### Required action
Among the lines below, keep only those from the one containing "purple L-shape: rotated" through the one containing "black trapezoid: rotated", and reproduce them exactly.

━━━━━ Material shown

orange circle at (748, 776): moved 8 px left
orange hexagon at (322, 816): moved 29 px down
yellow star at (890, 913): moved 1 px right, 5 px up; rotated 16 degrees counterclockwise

━━━━━━━━━━
━━━━━ Material shown

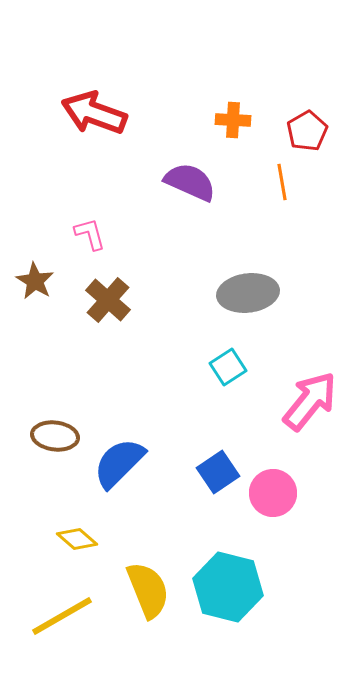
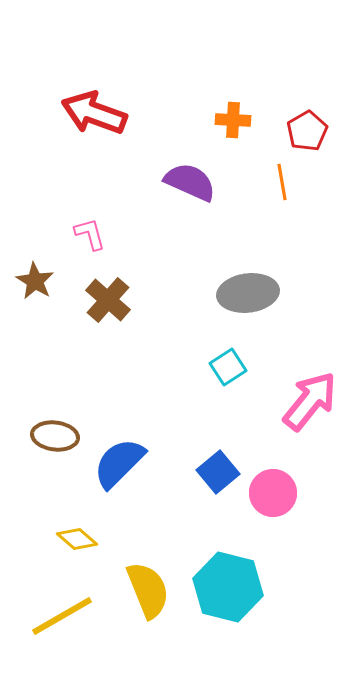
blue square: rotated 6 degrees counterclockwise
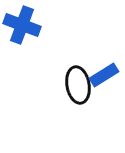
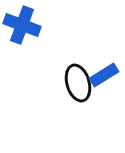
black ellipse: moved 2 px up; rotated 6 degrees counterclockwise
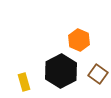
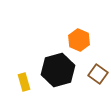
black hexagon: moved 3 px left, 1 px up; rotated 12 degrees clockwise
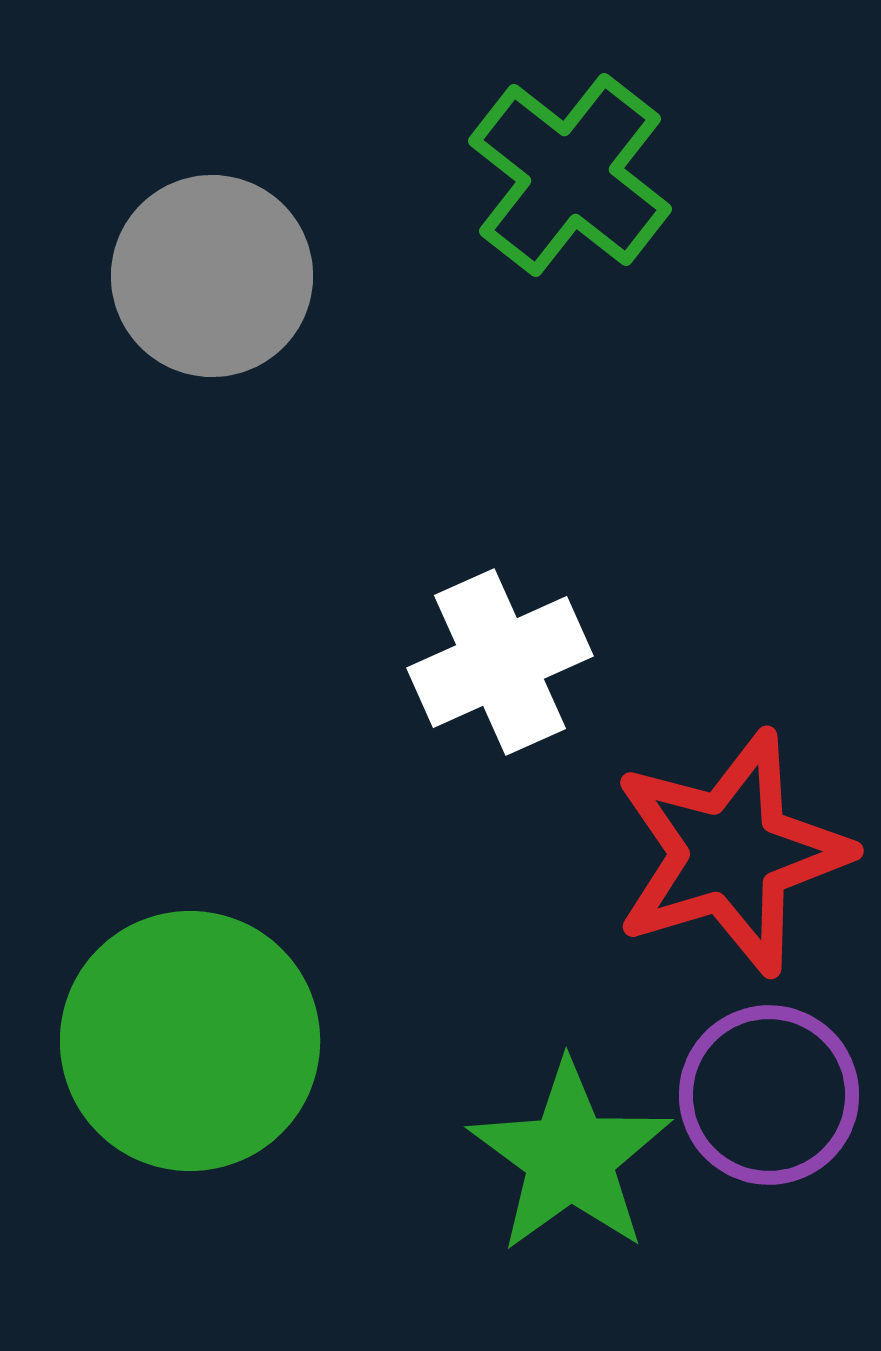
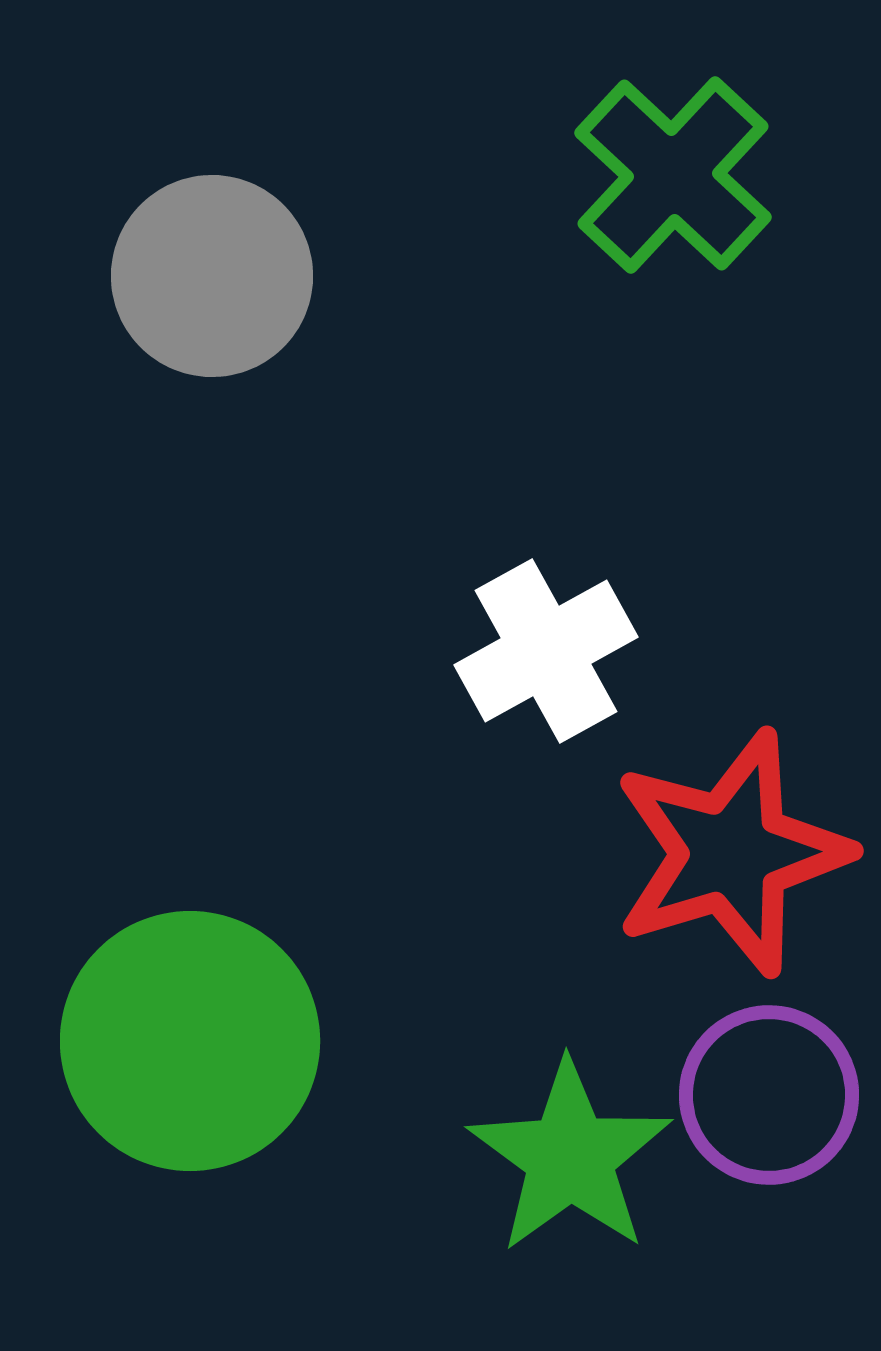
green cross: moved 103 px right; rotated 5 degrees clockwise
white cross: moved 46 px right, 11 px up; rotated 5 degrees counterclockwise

━━━━━━━━━━
━━━━━ Material shown

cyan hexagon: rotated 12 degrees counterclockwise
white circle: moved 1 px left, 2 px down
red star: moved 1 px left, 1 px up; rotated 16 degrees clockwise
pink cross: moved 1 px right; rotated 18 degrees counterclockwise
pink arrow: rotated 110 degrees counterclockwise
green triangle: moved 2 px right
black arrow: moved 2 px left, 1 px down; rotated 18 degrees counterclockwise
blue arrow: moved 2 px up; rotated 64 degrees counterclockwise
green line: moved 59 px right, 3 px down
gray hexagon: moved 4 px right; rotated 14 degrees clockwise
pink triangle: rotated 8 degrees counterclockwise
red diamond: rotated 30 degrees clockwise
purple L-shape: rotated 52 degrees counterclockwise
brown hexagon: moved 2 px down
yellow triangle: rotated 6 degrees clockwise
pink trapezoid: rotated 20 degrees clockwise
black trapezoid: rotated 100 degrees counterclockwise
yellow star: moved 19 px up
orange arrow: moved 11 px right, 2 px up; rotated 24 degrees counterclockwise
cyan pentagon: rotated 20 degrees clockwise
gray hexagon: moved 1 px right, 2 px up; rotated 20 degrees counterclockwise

━━━━━━━━━━

### Exercise response
purple L-shape: rotated 52 degrees counterclockwise
brown hexagon: moved 2 px down
yellow triangle: rotated 6 degrees clockwise
pink trapezoid: rotated 20 degrees clockwise
black trapezoid: rotated 100 degrees counterclockwise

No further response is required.